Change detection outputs
——

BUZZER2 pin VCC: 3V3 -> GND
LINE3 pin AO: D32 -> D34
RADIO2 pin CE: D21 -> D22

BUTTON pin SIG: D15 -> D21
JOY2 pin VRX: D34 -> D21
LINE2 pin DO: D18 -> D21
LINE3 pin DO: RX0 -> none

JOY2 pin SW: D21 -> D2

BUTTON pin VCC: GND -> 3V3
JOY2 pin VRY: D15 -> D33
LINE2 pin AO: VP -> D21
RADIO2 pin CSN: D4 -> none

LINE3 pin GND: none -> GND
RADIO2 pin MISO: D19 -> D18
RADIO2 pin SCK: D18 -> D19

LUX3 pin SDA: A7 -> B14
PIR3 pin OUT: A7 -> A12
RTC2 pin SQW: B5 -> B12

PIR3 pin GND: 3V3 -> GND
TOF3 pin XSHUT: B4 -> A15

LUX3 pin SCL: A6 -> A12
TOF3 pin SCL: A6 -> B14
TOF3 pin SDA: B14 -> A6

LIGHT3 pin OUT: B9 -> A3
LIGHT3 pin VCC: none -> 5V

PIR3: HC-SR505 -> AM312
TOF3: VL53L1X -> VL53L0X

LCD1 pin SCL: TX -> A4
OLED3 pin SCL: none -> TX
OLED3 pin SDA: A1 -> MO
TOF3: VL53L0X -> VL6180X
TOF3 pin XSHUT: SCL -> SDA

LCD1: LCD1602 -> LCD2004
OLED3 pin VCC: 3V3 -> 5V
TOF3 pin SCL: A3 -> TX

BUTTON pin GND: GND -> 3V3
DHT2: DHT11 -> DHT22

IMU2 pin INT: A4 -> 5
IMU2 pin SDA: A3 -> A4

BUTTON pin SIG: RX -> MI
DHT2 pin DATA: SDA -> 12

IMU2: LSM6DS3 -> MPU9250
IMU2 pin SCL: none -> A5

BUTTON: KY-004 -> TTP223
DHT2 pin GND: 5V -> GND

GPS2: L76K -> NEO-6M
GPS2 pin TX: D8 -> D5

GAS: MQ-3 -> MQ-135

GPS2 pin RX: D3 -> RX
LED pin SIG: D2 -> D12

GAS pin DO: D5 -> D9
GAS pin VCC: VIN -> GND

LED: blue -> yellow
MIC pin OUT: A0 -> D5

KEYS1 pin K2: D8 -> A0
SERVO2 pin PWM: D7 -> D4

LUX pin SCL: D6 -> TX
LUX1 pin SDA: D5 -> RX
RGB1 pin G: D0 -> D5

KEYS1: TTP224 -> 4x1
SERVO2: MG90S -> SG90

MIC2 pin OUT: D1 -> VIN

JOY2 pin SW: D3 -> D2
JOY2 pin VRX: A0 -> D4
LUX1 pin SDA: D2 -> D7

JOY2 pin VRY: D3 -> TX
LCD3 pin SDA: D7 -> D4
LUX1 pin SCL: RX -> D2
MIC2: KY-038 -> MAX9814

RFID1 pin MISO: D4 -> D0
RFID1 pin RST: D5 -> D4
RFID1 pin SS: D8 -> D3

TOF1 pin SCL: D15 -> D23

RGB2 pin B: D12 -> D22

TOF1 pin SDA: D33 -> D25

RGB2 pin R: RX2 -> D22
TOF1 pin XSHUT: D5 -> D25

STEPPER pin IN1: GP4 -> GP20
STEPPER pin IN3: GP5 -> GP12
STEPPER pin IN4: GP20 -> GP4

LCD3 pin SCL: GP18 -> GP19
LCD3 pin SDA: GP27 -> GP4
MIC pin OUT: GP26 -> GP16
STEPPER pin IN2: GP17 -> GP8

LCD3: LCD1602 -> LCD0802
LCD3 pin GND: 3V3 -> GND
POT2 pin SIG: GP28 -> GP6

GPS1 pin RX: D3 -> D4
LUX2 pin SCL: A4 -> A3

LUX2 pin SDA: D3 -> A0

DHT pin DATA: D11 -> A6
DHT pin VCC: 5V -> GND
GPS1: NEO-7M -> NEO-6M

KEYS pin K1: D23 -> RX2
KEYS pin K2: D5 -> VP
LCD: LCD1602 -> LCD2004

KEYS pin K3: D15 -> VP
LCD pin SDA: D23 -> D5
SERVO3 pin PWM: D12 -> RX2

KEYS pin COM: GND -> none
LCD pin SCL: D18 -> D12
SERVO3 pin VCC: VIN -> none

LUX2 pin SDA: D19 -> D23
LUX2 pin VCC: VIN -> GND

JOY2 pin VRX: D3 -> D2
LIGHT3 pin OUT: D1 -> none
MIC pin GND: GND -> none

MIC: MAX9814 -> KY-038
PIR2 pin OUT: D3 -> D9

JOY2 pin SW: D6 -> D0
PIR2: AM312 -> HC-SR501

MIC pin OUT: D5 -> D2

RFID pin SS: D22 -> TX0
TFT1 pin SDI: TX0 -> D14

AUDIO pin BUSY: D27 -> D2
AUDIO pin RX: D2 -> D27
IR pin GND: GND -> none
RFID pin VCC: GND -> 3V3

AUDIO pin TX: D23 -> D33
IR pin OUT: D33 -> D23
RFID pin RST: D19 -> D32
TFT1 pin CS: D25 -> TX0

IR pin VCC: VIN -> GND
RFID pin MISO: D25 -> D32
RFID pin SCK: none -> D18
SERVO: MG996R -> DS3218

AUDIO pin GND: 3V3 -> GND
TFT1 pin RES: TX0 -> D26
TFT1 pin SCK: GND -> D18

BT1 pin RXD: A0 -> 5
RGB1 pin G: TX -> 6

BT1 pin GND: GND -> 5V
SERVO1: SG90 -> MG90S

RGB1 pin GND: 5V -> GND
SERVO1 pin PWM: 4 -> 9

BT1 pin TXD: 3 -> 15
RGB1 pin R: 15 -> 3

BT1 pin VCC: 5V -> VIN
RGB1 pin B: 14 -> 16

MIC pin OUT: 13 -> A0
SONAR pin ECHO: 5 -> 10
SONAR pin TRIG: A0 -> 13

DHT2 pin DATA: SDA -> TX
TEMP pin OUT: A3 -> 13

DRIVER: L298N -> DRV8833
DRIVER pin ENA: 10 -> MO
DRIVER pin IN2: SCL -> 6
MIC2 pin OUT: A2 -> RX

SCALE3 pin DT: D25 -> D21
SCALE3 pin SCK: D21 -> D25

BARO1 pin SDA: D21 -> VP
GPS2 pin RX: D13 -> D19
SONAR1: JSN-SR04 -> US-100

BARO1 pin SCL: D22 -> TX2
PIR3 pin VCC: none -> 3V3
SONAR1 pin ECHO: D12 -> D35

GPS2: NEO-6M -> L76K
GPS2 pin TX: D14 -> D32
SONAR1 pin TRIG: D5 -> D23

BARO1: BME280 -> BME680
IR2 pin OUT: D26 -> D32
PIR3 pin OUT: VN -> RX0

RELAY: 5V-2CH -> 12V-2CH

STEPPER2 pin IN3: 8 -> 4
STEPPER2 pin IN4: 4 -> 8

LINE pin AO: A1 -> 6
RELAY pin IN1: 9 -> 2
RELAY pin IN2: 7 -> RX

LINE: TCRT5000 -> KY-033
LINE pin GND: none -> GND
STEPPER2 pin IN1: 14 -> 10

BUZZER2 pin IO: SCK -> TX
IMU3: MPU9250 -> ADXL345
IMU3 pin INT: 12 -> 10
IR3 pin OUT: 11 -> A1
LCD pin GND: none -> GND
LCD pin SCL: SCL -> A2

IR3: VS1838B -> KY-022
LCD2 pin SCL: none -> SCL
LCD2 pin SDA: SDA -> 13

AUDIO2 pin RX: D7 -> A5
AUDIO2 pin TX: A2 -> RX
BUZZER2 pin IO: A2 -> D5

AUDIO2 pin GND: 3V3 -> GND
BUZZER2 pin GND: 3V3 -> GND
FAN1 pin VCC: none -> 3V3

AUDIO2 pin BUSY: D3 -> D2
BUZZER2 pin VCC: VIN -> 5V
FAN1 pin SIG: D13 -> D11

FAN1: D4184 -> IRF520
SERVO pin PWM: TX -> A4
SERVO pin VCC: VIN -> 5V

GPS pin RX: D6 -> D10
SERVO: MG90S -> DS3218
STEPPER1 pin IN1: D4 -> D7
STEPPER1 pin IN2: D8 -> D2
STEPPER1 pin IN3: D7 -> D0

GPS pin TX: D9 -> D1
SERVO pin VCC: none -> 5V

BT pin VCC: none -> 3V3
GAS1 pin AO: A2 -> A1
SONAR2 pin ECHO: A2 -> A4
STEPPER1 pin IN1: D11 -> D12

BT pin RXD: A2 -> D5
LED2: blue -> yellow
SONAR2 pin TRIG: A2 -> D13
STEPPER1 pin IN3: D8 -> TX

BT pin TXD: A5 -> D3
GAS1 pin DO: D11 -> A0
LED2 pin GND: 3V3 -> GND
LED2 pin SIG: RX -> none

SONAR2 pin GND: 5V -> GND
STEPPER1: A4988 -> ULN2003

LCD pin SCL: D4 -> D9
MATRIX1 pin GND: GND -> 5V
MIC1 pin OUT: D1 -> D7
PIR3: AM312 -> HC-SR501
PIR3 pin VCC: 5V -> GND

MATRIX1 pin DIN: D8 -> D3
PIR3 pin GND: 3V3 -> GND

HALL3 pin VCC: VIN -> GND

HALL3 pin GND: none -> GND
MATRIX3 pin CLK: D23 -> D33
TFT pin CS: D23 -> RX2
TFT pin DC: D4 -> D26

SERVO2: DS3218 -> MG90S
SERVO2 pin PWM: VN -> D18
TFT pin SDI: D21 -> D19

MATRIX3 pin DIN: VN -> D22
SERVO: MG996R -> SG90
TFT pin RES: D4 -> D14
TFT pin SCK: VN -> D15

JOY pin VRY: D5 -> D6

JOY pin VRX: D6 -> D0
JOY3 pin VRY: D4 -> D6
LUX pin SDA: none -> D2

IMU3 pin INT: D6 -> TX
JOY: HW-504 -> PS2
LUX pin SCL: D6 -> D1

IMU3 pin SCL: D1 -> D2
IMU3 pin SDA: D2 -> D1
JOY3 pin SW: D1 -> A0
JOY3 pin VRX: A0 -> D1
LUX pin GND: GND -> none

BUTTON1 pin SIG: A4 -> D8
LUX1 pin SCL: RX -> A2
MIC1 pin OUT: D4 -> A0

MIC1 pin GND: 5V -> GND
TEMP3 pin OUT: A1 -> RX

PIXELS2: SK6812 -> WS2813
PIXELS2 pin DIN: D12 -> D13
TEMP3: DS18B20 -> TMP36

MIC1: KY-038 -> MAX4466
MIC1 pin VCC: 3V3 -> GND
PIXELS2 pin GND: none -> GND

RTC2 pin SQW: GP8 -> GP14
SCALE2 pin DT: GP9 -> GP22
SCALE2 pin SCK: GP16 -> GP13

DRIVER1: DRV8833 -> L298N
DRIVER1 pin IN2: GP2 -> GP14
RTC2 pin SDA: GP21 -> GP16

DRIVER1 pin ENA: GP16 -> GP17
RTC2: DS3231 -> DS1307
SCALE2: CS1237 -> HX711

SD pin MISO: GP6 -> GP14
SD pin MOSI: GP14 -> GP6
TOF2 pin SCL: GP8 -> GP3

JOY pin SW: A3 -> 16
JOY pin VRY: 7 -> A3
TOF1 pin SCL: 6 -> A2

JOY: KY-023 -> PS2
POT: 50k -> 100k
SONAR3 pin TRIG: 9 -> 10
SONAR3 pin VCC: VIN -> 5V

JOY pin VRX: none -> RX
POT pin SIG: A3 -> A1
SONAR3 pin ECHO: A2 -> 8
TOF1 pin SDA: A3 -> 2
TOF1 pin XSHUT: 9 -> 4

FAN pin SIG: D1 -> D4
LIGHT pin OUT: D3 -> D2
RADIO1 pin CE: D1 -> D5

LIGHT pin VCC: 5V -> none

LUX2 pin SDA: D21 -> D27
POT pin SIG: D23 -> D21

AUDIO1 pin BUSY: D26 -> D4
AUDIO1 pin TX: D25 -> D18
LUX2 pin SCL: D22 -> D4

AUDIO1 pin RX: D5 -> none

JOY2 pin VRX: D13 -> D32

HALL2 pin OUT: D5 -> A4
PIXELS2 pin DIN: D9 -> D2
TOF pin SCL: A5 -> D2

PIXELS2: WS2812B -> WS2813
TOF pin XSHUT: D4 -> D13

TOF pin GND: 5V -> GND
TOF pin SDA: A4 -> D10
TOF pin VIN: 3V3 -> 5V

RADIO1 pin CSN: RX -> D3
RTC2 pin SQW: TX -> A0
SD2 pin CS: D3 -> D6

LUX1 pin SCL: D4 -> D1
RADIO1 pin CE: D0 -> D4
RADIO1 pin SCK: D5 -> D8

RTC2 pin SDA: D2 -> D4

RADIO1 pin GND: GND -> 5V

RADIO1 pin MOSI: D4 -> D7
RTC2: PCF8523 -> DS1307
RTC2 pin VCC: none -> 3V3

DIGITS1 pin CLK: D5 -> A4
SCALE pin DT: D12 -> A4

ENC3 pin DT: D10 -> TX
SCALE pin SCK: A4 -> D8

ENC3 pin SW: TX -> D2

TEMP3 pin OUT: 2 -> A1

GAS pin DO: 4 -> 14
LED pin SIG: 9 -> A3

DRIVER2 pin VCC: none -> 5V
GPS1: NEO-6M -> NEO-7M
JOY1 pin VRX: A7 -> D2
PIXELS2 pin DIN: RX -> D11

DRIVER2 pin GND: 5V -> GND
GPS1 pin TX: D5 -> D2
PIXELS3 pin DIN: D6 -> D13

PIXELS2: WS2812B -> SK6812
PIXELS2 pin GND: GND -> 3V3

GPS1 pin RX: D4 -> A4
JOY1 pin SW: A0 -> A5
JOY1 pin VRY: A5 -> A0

——

Output only the lines running from the line with "SCALE pin SCK: A4 -> D8" through the final line of the data, inclusive.

ANSWER BELOW ▸
SCALE pin SCK: A4 -> D8

ENC3 pin SW: TX -> D2

TEMP3 pin OUT: 2 -> A1

GAS pin DO: 4 -> 14
LED pin SIG: 9 -> A3

DRIVER2 pin VCC: none -> 5V
GPS1: NEO-6M -> NEO-7M
JOY1 pin VRX: A7 -> D2
PIXELS2 pin DIN: RX -> D11

DRIVER2 pin GND: 5V -> GND
GPS1 pin TX: D5 -> D2
PIXELS3 pin DIN: D6 -> D13

PIXELS2: WS2812B -> SK6812
PIXELS2 pin GND: GND -> 3V3

GPS1 pin RX: D4 -> A4
JOY1 pin SW: A0 -> A5
JOY1 pin VRY: A5 -> A0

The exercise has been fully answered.